Object change descriptions
>>>

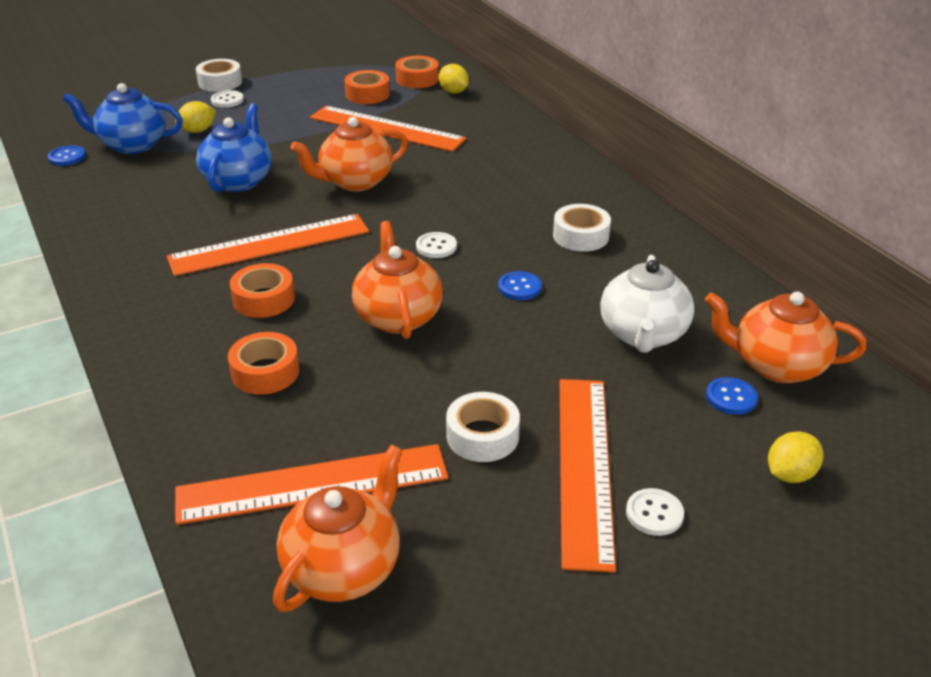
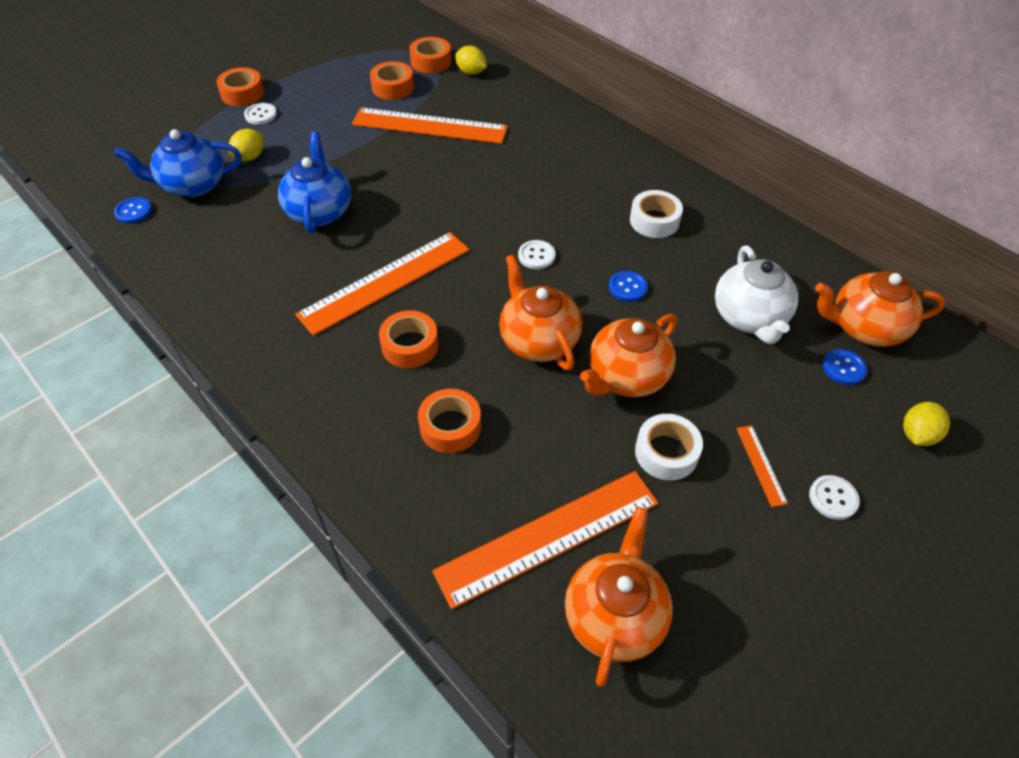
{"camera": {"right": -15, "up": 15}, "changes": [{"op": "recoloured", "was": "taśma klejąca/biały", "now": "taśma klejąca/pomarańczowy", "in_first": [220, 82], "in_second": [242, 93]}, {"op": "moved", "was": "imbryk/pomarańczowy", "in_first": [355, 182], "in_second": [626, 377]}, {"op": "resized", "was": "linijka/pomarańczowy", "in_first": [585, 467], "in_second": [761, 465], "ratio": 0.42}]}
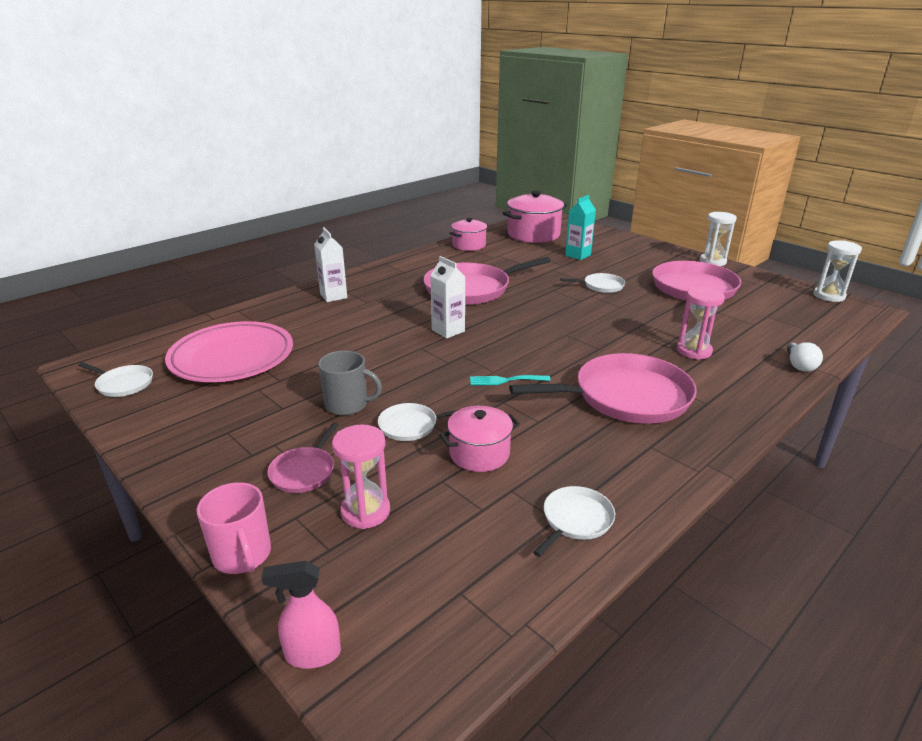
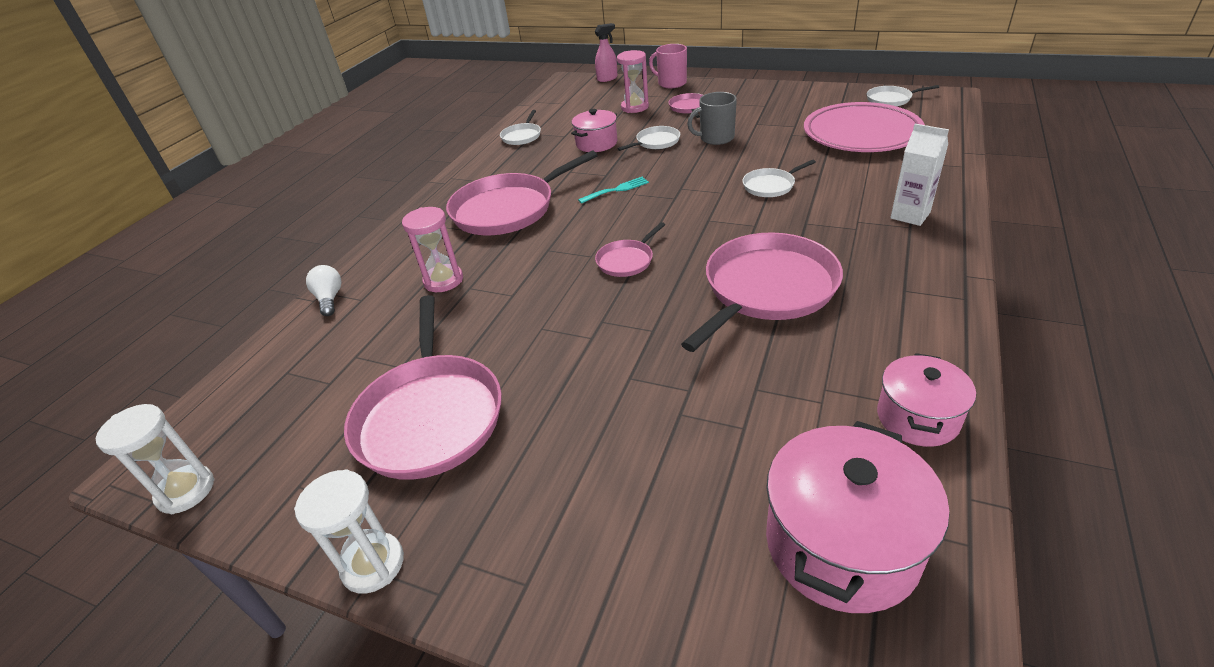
{"camera": {"right": 160, "up": 10}, "changes": [{"op": "removed", "was": "karton mleka/turkusowy", "in_first": [578, 255]}, {"op": "removed", "was": "karton mleka/biały", "in_first": [448, 331]}, {"op": "moved", "was": "patelnia/biały", "in_first": [601, 286], "in_second": [770, 186]}, {"op": "added", "now": "patelnia/różowy", "in_second": [627, 260]}]}
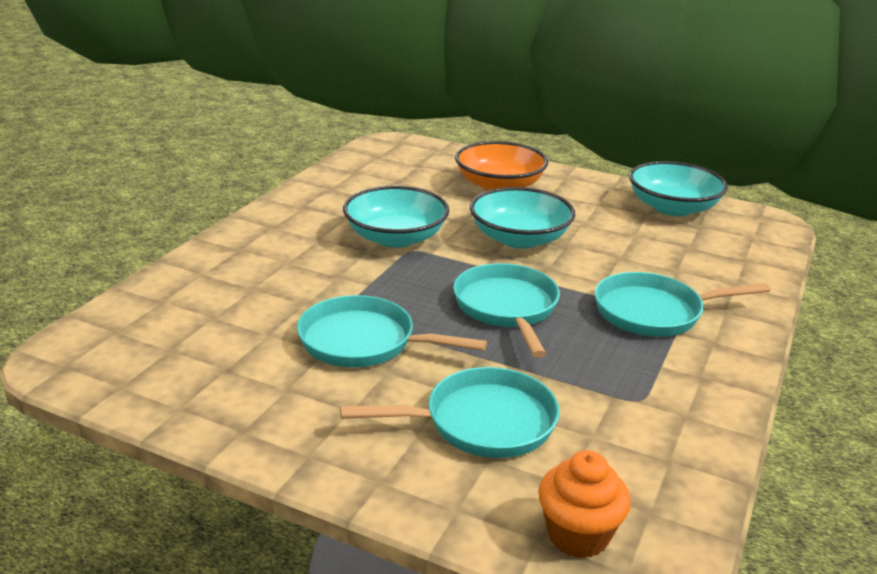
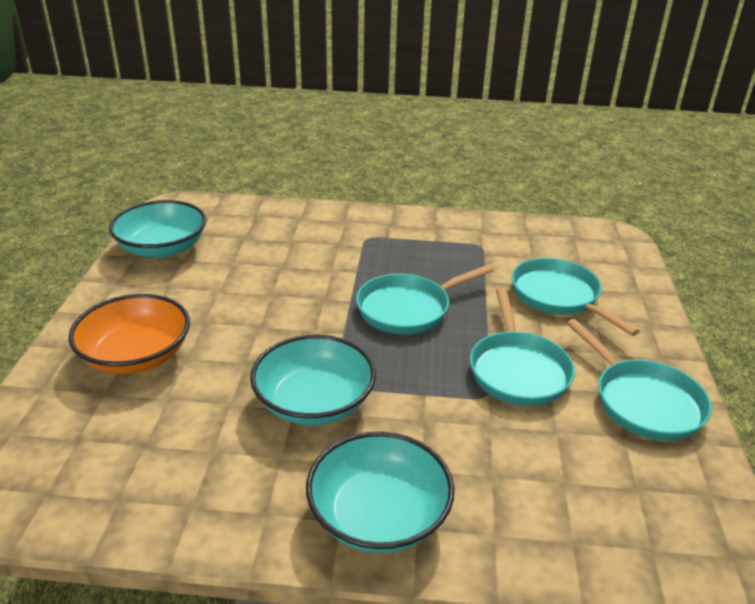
{"camera": {"right": -110, "up": 5}, "changes": [{"op": "moved", "was": "miska/turkusowy", "in_first": [519, 239], "in_second": [379, 515]}, {"op": "moved", "was": "patelnia/turkusowy", "in_first": [654, 312], "in_second": [643, 401]}, {"op": "removed", "was": "muffinka/pomarańczowy", "in_first": [578, 535]}]}
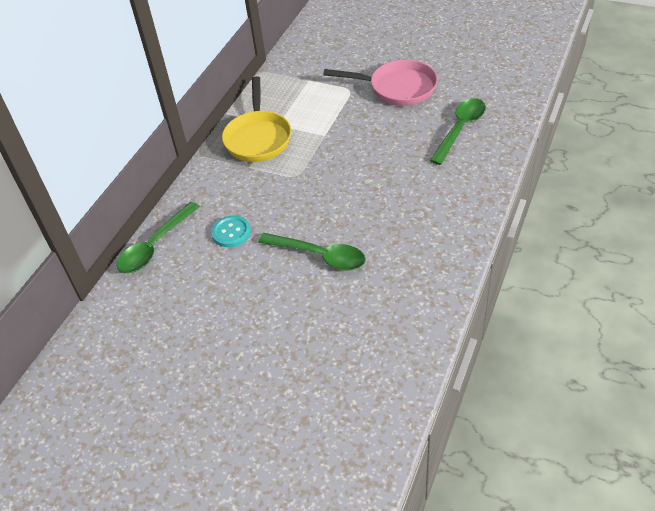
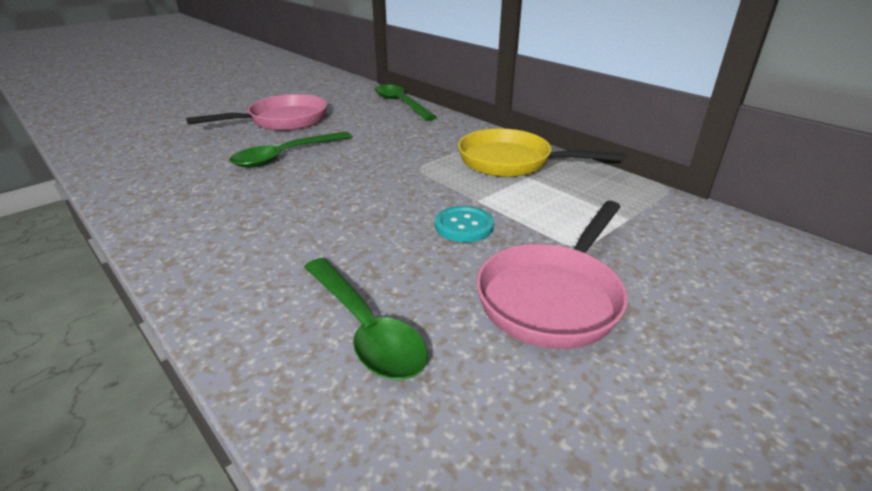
{"camera": {"right": 110, "up": -15}, "changes": [{"op": "moved", "was": "guzik/turkusowy", "in_first": [231, 232], "in_second": [464, 226]}, {"op": "added", "now": "patelnia/różowy", "in_second": [283, 120]}]}
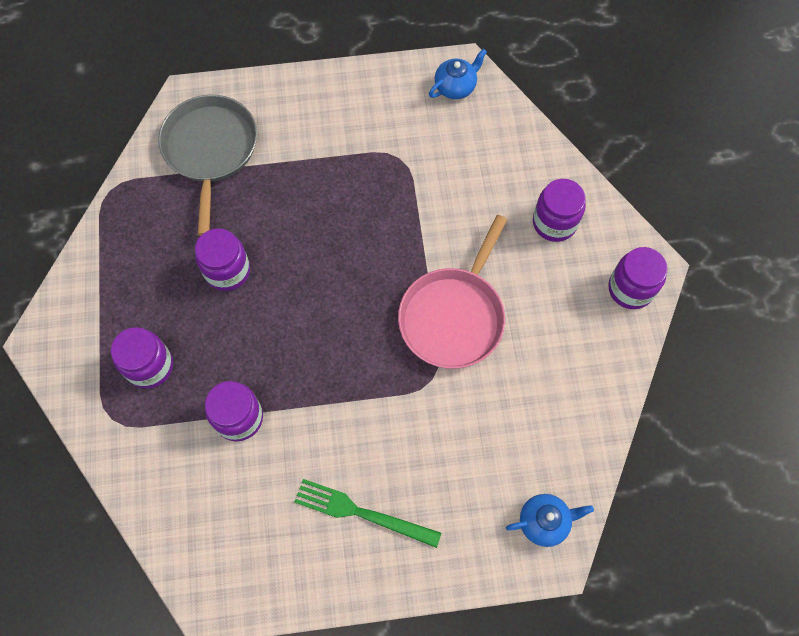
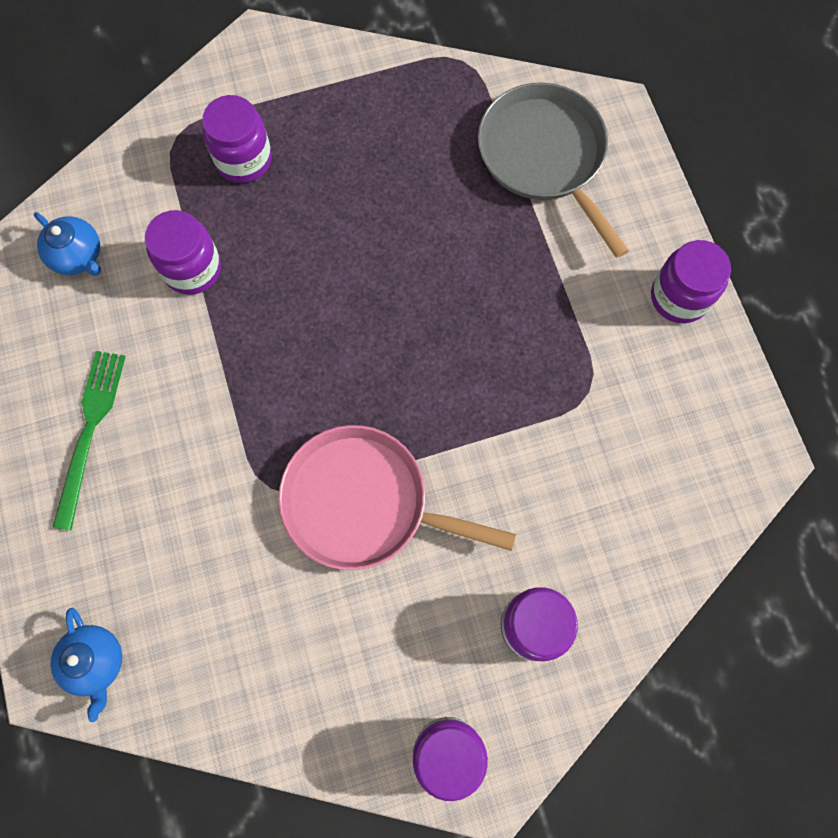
{"camera": {"right": 80, "up": 5}, "changes": [{"op": "moved", "was": "imbryk/niebieski", "in_first": [456, 86], "in_second": [78, 256]}, {"op": "turned", "was": "patelnia/szary", "in_first": [210, 150], "in_second": [544, 156], "clockwise": -105}, {"op": "moved", "was": "słoik/fioletowy", "in_first": [227, 271], "in_second": [679, 297]}]}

<<<

- [EXERCISE DESCRIPTION] Could you transcribe all of the data exactly, keeping every picture out of the copy?

- [TASK RESPONSE]
{"camera": {"right": -15, "up": 15}, "changes": [{"op": "recoloured", "was": "taśma klejąca/biały", "now": "taśma klejąca/pomarańczowy", "in_first": [220, 82], "in_second": [242, 93]}, {"op": "moved", "was": "imbryk/pomarańczowy", "in_first": [355, 182], "in_second": [626, 377]}, {"op": "resized", "was": "linijka/pomarańczowy", "in_first": [585, 467], "in_second": [761, 465], "ratio": 0.42}]}
{"camera": {"right": 160, "up": 10}, "changes": [{"op": "removed", "was": "karton mleka/turkusowy", "in_first": [578, 255]}, {"op": "removed", "was": "karton mleka/biały", "in_first": [448, 331]}, {"op": "moved", "was": "patelnia/biały", "in_first": [601, 286], "in_second": [770, 186]}, {"op": "added", "now": "patelnia/różowy", "in_second": [627, 260]}]}
{"camera": {"right": -110, "up": 5}, "changes": [{"op": "moved", "was": "miska/turkusowy", "in_first": [519, 239], "in_second": [379, 515]}, {"op": "moved", "was": "patelnia/turkusowy", "in_first": [654, 312], "in_second": [643, 401]}, {"op": "removed", "was": "muffinka/pomarańczowy", "in_first": [578, 535]}]}
{"camera": {"right": 110, "up": -15}, "changes": [{"op": "moved", "was": "guzik/turkusowy", "in_first": [231, 232], "in_second": [464, 226]}, {"op": "added", "now": "patelnia/różowy", "in_second": [283, 120]}]}
{"camera": {"right": 80, "up": 5}, "changes": [{"op": "moved", "was": "imbryk/niebieski", "in_first": [456, 86], "in_second": [78, 256]}, {"op": "turned", "was": "patelnia/szary", "in_first": [210, 150], "in_second": [544, 156], "clockwise": -105}, {"op": "moved", "was": "słoik/fioletowy", "in_first": [227, 271], "in_second": [679, 297]}]}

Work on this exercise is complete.